═════ DATASET RECORDS

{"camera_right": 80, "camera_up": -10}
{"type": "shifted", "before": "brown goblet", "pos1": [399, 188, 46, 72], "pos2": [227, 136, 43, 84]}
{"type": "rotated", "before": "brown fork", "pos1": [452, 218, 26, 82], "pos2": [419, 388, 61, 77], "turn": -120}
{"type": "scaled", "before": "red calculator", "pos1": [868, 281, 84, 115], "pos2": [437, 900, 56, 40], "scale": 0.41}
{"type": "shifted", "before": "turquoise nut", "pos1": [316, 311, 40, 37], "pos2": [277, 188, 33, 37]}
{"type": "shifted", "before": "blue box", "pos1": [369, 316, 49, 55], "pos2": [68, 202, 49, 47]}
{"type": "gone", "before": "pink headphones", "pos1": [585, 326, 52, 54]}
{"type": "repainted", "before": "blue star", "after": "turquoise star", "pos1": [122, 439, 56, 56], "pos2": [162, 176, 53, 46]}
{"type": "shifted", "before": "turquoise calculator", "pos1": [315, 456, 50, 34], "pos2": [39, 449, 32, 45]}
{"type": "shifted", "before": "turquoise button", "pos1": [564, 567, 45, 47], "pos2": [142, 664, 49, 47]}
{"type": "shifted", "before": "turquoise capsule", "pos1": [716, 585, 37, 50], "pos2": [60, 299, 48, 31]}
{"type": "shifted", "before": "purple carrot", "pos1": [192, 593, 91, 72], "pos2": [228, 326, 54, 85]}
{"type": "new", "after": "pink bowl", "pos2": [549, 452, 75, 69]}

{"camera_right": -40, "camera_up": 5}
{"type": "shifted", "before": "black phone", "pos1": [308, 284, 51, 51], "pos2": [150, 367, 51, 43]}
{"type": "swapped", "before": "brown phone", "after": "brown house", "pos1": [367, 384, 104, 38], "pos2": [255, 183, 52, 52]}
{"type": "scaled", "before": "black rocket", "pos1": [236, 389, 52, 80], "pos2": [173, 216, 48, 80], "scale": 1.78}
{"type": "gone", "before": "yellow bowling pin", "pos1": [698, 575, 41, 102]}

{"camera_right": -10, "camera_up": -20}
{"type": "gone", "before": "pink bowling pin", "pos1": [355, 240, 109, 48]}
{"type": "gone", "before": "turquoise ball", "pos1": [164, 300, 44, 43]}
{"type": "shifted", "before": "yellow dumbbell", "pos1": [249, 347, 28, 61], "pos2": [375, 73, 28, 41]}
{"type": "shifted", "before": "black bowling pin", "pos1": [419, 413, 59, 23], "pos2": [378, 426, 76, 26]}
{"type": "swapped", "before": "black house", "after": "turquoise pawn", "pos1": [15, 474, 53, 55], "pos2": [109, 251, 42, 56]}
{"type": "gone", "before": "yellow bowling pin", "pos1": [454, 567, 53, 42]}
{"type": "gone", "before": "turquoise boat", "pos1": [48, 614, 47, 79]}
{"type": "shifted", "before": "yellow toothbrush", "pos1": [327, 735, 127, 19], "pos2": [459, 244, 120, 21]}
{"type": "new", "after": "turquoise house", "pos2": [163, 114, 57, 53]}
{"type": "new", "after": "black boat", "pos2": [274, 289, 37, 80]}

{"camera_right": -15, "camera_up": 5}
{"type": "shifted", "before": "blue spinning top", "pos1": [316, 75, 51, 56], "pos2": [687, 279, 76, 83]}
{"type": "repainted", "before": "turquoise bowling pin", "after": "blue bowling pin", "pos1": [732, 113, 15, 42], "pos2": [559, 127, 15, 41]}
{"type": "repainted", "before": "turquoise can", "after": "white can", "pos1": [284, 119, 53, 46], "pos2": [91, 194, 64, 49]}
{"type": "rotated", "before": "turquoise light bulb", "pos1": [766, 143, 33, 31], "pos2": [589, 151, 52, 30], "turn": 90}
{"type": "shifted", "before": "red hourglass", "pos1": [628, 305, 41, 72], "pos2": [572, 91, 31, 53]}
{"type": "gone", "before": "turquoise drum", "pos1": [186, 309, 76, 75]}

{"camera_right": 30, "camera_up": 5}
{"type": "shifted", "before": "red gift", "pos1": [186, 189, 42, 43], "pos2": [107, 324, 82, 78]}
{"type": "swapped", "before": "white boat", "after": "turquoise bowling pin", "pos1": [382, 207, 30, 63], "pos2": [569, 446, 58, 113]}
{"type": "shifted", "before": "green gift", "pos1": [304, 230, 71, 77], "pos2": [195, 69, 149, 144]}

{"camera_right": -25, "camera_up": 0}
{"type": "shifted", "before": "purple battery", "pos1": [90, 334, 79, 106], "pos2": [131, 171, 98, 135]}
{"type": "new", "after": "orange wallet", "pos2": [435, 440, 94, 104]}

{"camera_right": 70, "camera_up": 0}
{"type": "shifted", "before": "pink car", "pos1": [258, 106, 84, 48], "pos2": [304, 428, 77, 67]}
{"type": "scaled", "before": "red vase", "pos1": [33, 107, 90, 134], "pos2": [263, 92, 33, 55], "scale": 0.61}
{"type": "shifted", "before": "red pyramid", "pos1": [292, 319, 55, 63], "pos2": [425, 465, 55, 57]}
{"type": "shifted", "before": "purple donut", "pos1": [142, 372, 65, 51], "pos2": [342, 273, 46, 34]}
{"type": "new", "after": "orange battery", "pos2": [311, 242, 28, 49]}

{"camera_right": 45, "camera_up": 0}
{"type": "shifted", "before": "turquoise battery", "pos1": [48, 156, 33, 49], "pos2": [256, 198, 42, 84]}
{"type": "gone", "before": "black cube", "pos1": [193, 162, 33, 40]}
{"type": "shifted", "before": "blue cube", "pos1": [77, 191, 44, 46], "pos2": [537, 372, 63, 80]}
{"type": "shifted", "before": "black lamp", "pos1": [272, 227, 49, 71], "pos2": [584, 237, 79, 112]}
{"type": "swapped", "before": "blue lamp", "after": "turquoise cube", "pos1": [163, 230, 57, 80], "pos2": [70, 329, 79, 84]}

══════════

- **AIM OF THE TASK**: Reproduce each entry above. Every word must match.

- **ANSWER BELOW**:
{"camera_right": 80, "camera_up": -10}
{"type": "shifted", "before": "brown goblet", "pos1": [399, 188, 46, 72], "pos2": [227, 136, 43, 84]}
{"type": "rotated", "before": "brown fork", "pos1": [452, 218, 26, 82], "pos2": [419, 388, 61, 77], "turn": -120}
{"type": "scaled", "before": "red calculator", "pos1": [868, 281, 84, 115], "pos2": [437, 900, 56, 40], "scale": 0.41}
{"type": "shifted", "before": "turquoise nut", "pos1": [316, 311, 40, 37], "pos2": [277, 188, 33, 37]}
{"type": "shifted", "before": "blue box", "pos1": [369, 316, 49, 55], "pos2": [68, 202, 49, 47]}
{"type": "gone", "before": "pink headphones", "pos1": [585, 326, 52, 54]}
{"type": "repainted", "before": "blue star", "after": "turquoise star", "pos1": [122, 439, 56, 56], "pos2": [162, 176, 53, 46]}
{"type": "shifted", "before": "turquoise calculator", "pos1": [315, 456, 50, 34], "pos2": [39, 449, 32, 45]}
{"type": "shifted", "before": "turquoise button", "pos1": [564, 567, 45, 47], "pos2": [142, 664, 49, 47]}
{"type": "shifted", "before": "turquoise capsule", "pos1": [716, 585, 37, 50], "pos2": [60, 299, 48, 31]}
{"type": "shifted", "before": "purple carrot", "pos1": [192, 593, 91, 72], "pos2": [228, 326, 54, 85]}
{"type": "new", "after": "pink bowl", "pos2": [549, 452, 75, 69]}

{"camera_right": -40, "camera_up": 5}
{"type": "shifted", "before": "black phone", "pos1": [308, 284, 51, 51], "pos2": [150, 367, 51, 43]}
{"type": "swapped", "before": "brown phone", "after": "brown house", "pos1": [367, 384, 104, 38], "pos2": [255, 183, 52, 52]}
{"type": "scaled", "before": "black rocket", "pos1": [236, 389, 52, 80], "pos2": [173, 216, 48, 80], "scale": 1.78}
{"type": "gone", "before": "yellow bowling pin", "pos1": [698, 575, 41, 102]}

{"camera_right": -10, "camera_up": -20}
{"type": "gone", "before": "pink bowling pin", "pos1": [355, 240, 109, 48]}
{"type": "gone", "before": "turquoise ball", "pos1": [164, 300, 44, 43]}
{"type": "shifted", "before": "yellow dumbbell", "pos1": [249, 347, 28, 61], "pos2": [375, 73, 28, 41]}
{"type": "shifted", "before": "black bowling pin", "pos1": [419, 413, 59, 23], "pos2": [378, 426, 76, 26]}
{"type": "swapped", "before": "black house", "after": "turquoise pawn", "pos1": [15, 474, 53, 55], "pos2": [109, 251, 42, 56]}
{"type": "gone", "before": "yellow bowling pin", "pos1": [454, 567, 53, 42]}
{"type": "gone", "before": "turquoise boat", "pos1": [48, 614, 47, 79]}
{"type": "shifted", "before": "yellow toothbrush", "pos1": [327, 735, 127, 19], "pos2": [459, 244, 120, 21]}
{"type": "new", "after": "turquoise house", "pos2": [163, 114, 57, 53]}
{"type": "new", "after": "black boat", "pos2": [274, 289, 37, 80]}

{"camera_right": -15, "camera_up": 5}
{"type": "shifted", "before": "blue spinning top", "pos1": [316, 75, 51, 56], "pos2": [687, 279, 76, 83]}
{"type": "repainted", "before": "turquoise bowling pin", "after": "blue bowling pin", "pos1": [732, 113, 15, 42], "pos2": [559, 127, 15, 41]}
{"type": "repainted", "before": "turquoise can", "after": "white can", "pos1": [284, 119, 53, 46], "pos2": [91, 194, 64, 49]}
{"type": "rotated", "before": "turquoise light bulb", "pos1": [766, 143, 33, 31], "pos2": [589, 151, 52, 30], "turn": 90}
{"type": "shifted", "before": "red hourglass", "pos1": [628, 305, 41, 72], "pos2": [572, 91, 31, 53]}
{"type": "gone", "before": "turquoise drum", "pos1": [186, 309, 76, 75]}

{"camera_right": 30, "camera_up": 5}
{"type": "shifted", "before": "red gift", "pos1": [186, 189, 42, 43], "pos2": [107, 324, 82, 78]}
{"type": "swapped", "before": "white boat", "after": "turquoise bowling pin", "pos1": [382, 207, 30, 63], "pos2": [569, 446, 58, 113]}
{"type": "shifted", "before": "green gift", "pos1": [304, 230, 71, 77], "pos2": [195, 69, 149, 144]}

{"camera_right": -25, "camera_up": 0}
{"type": "shifted", "before": "purple battery", "pos1": [90, 334, 79, 106], "pos2": [131, 171, 98, 135]}
{"type": "new", "after": "orange wallet", "pos2": [435, 440, 94, 104]}

{"camera_right": 70, "camera_up": 0}
{"type": "shifted", "before": "pink car", "pos1": [258, 106, 84, 48], "pos2": [304, 428, 77, 67]}
{"type": "scaled", "before": "red vase", "pos1": [33, 107, 90, 134], "pos2": [263, 92, 33, 55], "scale": 0.61}
{"type": "shifted", "before": "red pyramid", "pos1": [292, 319, 55, 63], "pos2": [425, 465, 55, 57]}
{"type": "shifted", "before": "purple donut", "pos1": [142, 372, 65, 51], "pos2": [342, 273, 46, 34]}
{"type": "new", "after": "orange battery", "pos2": [311, 242, 28, 49]}

{"camera_right": 45, "camera_up": 0}
{"type": "shifted", "before": "turquoise battery", "pos1": [48, 156, 33, 49], "pos2": [256, 198, 42, 84]}
{"type": "gone", "before": "black cube", "pos1": [193, 162, 33, 40]}
{"type": "shifted", "before": "blue cube", "pos1": [77, 191, 44, 46], "pos2": [537, 372, 63, 80]}
{"type": "shifted", "before": "black lamp", "pos1": [272, 227, 49, 71], "pos2": [584, 237, 79, 112]}
{"type": "swapped", "before": "blue lamp", "after": "turquoise cube", "pos1": [163, 230, 57, 80], "pos2": [70, 329, 79, 84]}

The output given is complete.